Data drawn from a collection
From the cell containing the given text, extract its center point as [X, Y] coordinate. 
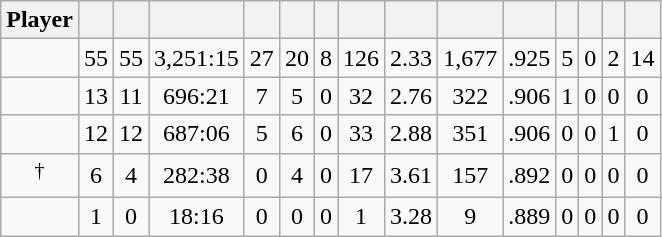
2.88 [412, 134]
18:16 [197, 217]
.892 [530, 176]
33 [362, 134]
17 [362, 176]
9 [470, 217]
282:38 [197, 176]
32 [362, 96]
3.61 [412, 176]
† [40, 176]
2 [614, 58]
3,251:15 [197, 58]
687:06 [197, 134]
322 [470, 96]
157 [470, 176]
.889 [530, 217]
126 [362, 58]
.925 [530, 58]
1,677 [470, 58]
13 [96, 96]
8 [326, 58]
14 [642, 58]
696:21 [197, 96]
27 [262, 58]
2.33 [412, 58]
2.76 [412, 96]
20 [296, 58]
3.28 [412, 217]
Player [40, 20]
11 [132, 96]
351 [470, 134]
7 [262, 96]
Provide the [X, Y] coordinate of the cell's center where the given text is located.  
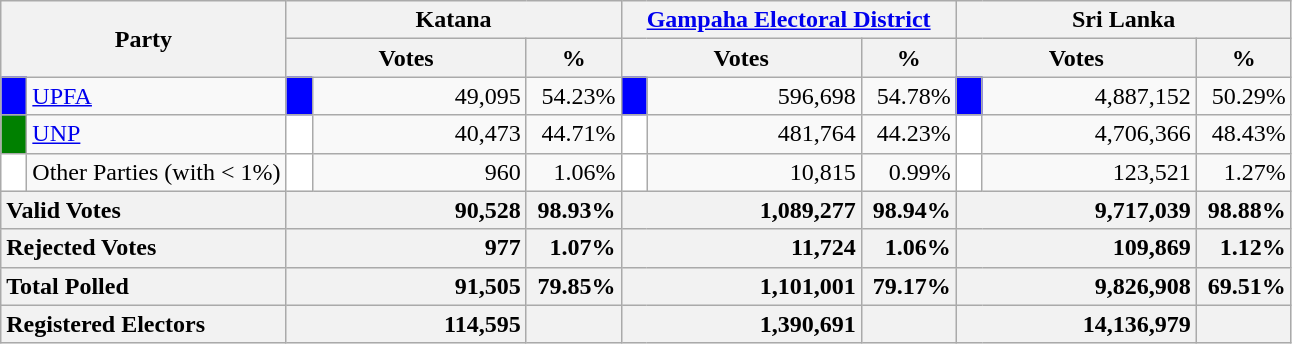
98.93% [574, 210]
1.27% [1244, 172]
9,717,039 [1076, 210]
Registered Electors [144, 324]
90,528 [406, 210]
1,089,277 [741, 210]
50.29% [1244, 96]
481,764 [754, 134]
4,706,366 [1089, 134]
Sri Lanka [1124, 20]
10,815 [754, 172]
79.17% [908, 286]
114,595 [406, 324]
54.78% [908, 96]
Katana [454, 20]
48.43% [1244, 134]
79.85% [574, 286]
977 [406, 248]
1,101,001 [741, 286]
Gampaha Electoral District [788, 20]
69.51% [1244, 286]
4,887,152 [1089, 96]
98.94% [908, 210]
Valid Votes [144, 210]
960 [419, 172]
109,869 [1076, 248]
Rejected Votes [144, 248]
14,136,979 [1076, 324]
Party [144, 39]
1.12% [1244, 248]
44.23% [908, 134]
1.07% [574, 248]
44.71% [574, 134]
596,698 [754, 96]
1,390,691 [741, 324]
98.88% [1244, 210]
91,505 [406, 286]
Other Parties (with < 1%) [156, 172]
Total Polled [144, 286]
0.99% [908, 172]
UPFA [156, 96]
49,095 [419, 96]
54.23% [574, 96]
11,724 [741, 248]
40,473 [419, 134]
123,521 [1089, 172]
9,826,908 [1076, 286]
UNP [156, 134]
Extract the [X, Y] coordinate from the center of the cell holding the provided text.  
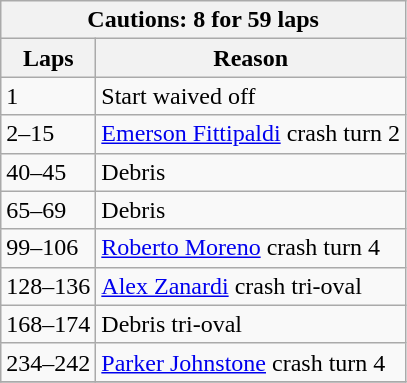
2–15 [48, 134]
Debris tri-oval [251, 324]
168–174 [48, 324]
Cautions: 8 for 59 laps [204, 20]
Parker Johnstone crash turn 4 [251, 362]
Emerson Fittipaldi crash turn 2 [251, 134]
1 [48, 96]
Start waived off [251, 96]
Alex Zanardi crash tri-oval [251, 286]
128–136 [48, 286]
40–45 [48, 172]
Reason [251, 58]
Roberto Moreno crash turn 4 [251, 248]
234–242 [48, 362]
99–106 [48, 248]
65–69 [48, 210]
Laps [48, 58]
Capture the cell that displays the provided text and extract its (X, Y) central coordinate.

Given problem: Return, unchanged, the part of the entries that begins with the line containing "2–15 [48, 134]" and ends with the final line of the entries, with both of those lines included.

Solution:
2–15 [48, 134]
Debris tri-oval [251, 324]
168–174 [48, 324]
Cautions: 8 for 59 laps [204, 20]
Parker Johnstone crash turn 4 [251, 362]
Emerson Fittipaldi crash turn 2 [251, 134]
1 [48, 96]
Start waived off [251, 96]
Alex Zanardi crash tri-oval [251, 286]
128–136 [48, 286]
40–45 [48, 172]
Reason [251, 58]
Roberto Moreno crash turn 4 [251, 248]
234–242 [48, 362]
99–106 [48, 248]
65–69 [48, 210]
Laps [48, 58]
Capture the cell that displays the provided text and extract its (X, Y) central coordinate.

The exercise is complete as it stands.